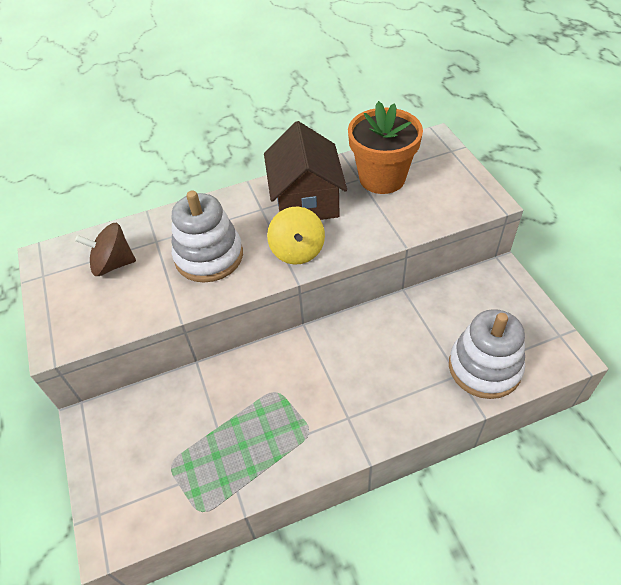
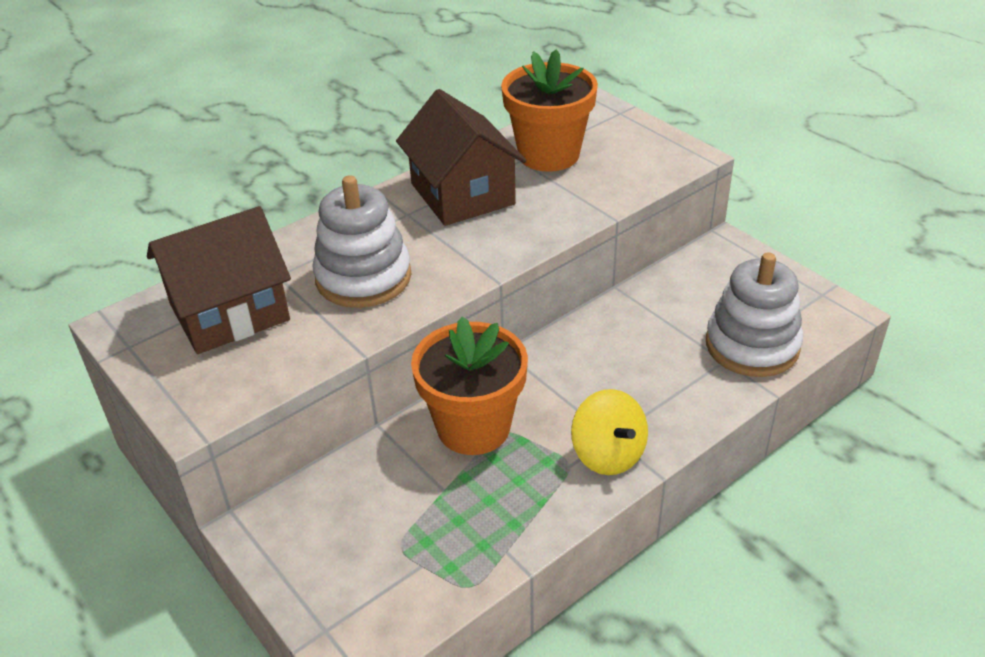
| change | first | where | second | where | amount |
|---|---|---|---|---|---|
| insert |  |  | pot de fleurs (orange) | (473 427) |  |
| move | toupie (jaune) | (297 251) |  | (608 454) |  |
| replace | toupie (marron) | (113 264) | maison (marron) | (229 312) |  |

* [Work required] The required output is the line containing "move | toupie" through the last line of the records above, each copied exactly and nothing more.

* [Exercise solution]
| move | toupie (jaune) | (297 251) |  | (608 454) |  |
| replace | toupie (marron) | (113 264) | maison (marron) | (229 312) |  |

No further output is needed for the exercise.